Your task |
Restate word for word the entries below, starting at the line with "D3: schottky 1N5819" and ending at the line with "R13: 2.2k (GND, W8) -> 2.2k (VDD, W8)". Keep both end lines and omit the pictures.

Data excerpts:
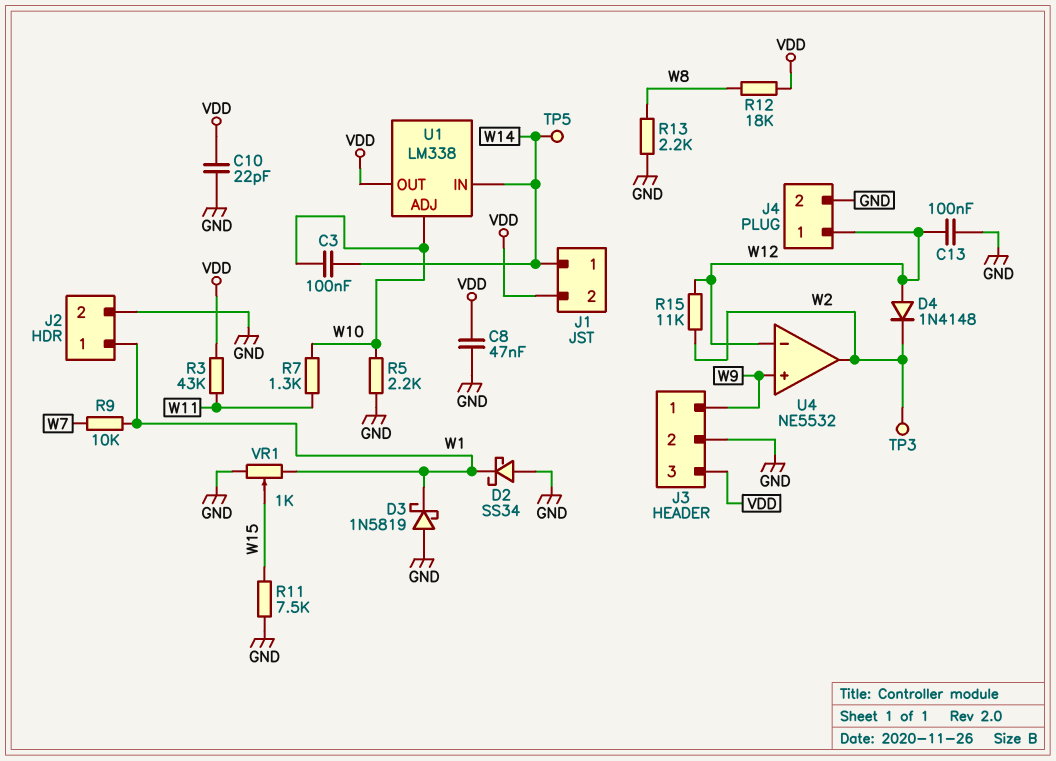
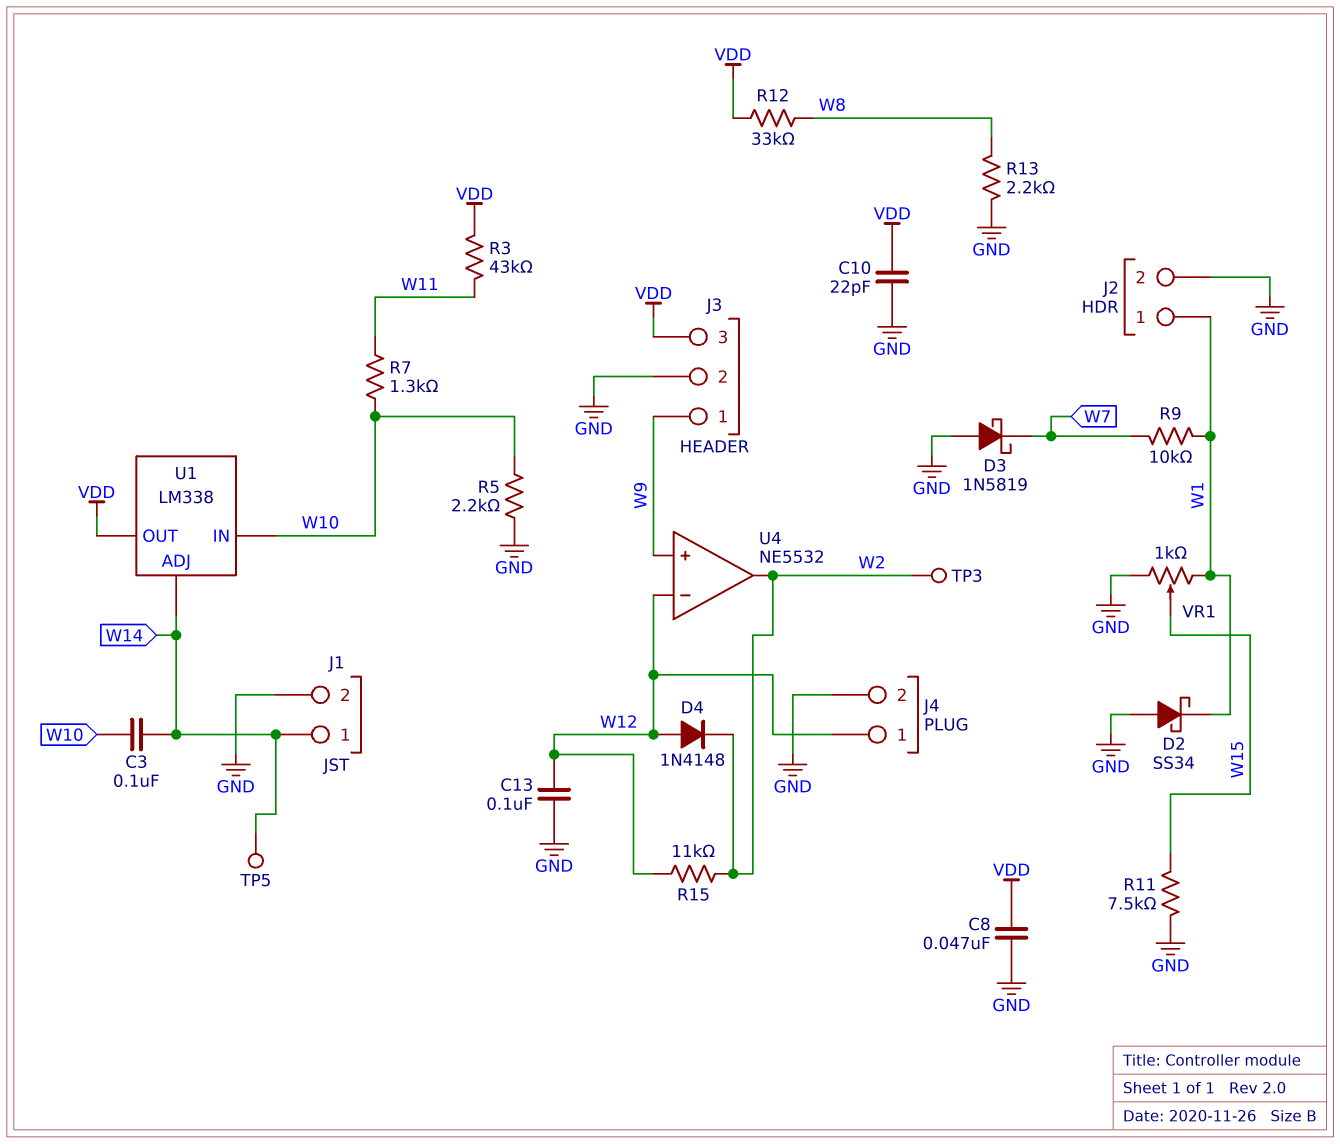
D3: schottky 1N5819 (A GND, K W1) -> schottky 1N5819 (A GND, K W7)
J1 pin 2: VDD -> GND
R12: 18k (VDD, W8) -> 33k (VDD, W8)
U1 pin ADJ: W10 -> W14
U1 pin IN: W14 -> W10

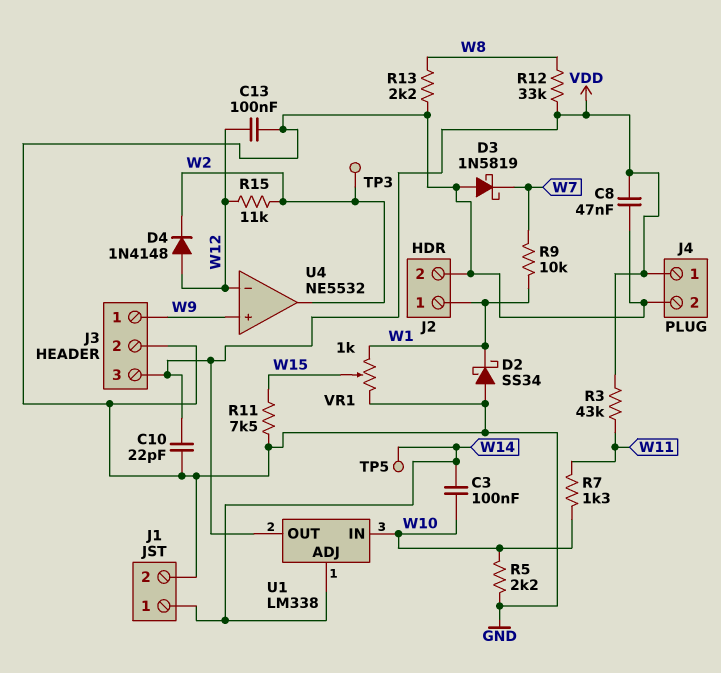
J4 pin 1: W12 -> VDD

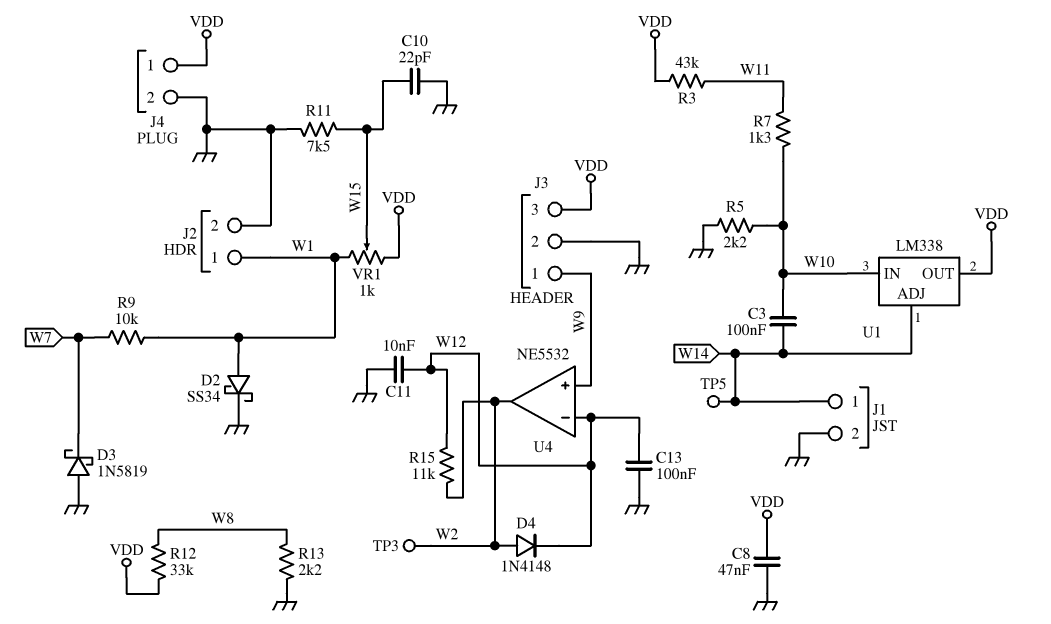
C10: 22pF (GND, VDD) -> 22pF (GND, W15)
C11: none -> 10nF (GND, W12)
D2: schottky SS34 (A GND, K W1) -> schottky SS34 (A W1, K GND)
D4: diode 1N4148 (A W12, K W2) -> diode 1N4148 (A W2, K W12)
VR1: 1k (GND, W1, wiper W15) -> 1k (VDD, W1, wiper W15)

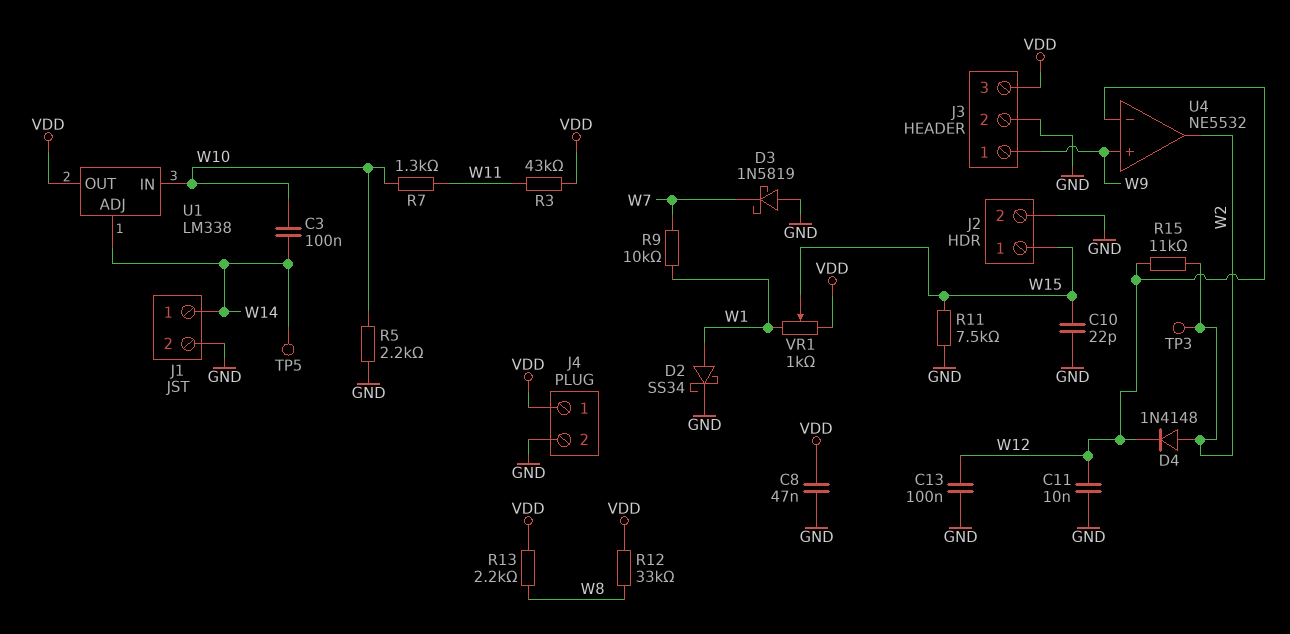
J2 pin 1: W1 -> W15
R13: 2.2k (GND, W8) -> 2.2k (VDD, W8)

--

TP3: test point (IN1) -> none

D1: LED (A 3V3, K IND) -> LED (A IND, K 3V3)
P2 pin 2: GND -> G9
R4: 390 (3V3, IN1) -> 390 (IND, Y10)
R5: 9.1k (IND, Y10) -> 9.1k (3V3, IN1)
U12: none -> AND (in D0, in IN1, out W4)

Result |
D3: schottky 1N5819 (A GND, K W1) -> schottky 1N5819 (A GND, K W7)
J1 pin 2: VDD -> GND
R12: 18k (VDD, W8) -> 33k (VDD, W8)
U1 pin ADJ: W10 -> W14
U1 pin IN: W14 -> W10

J4 pin 1: W12 -> VDD

C10: 22pF (GND, VDD) -> 22pF (GND, W15)
C11: none -> 10nF (GND, W12)
D2: schottky SS34 (A GND, K W1) -> schottky SS34 (A W1, K GND)
D4: diode 1N4148 (A W12, K W2) -> diode 1N4148 (A W2, K W12)
VR1: 1k (GND, W1, wiper W15) -> 1k (VDD, W1, wiper W15)

J2 pin 1: W1 -> W15
R13: 2.2k (GND, W8) -> 2.2k (VDD, W8)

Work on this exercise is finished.